§ **STORED DATA**
• • • • • • •
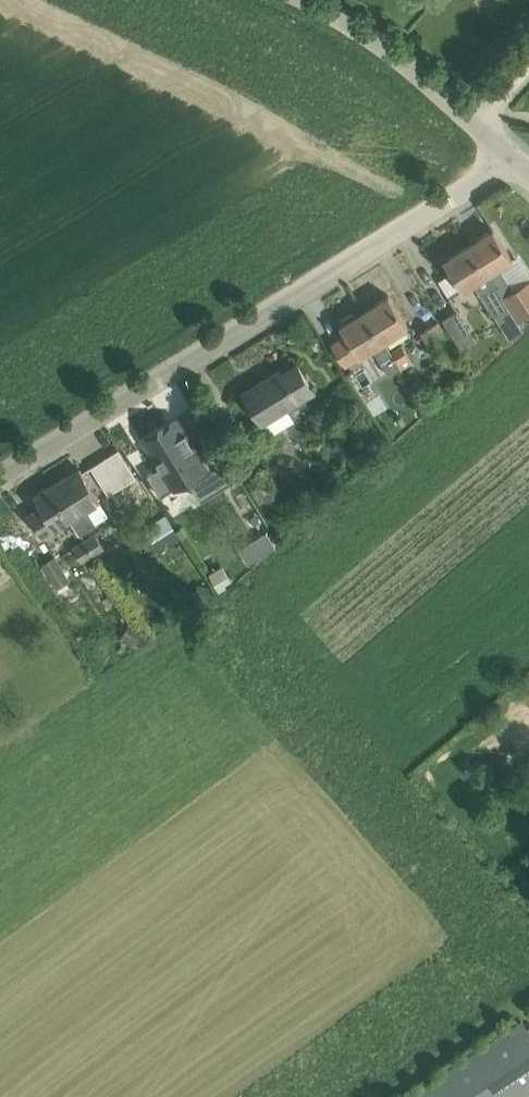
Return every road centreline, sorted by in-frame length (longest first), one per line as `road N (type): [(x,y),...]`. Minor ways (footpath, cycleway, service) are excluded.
road 1 (unclassified): [(0,478),(514,156)]
road 2 (unclassified): [(514,156),(429,84),(309,0)]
• • • • • • •
From the first line to the last, output the data exactly, without the pictures.

§ **RESULT**
Return every road centreline, sorted by in-frame length (longest first), one per line as `road N (type): [(x,y),...]`. Minor ways (footpath, cycleway, service) are excluded.
road 1 (unclassified): [(0,478),(514,156)]
road 2 (unclassified): [(514,156),(429,84),(309,0)]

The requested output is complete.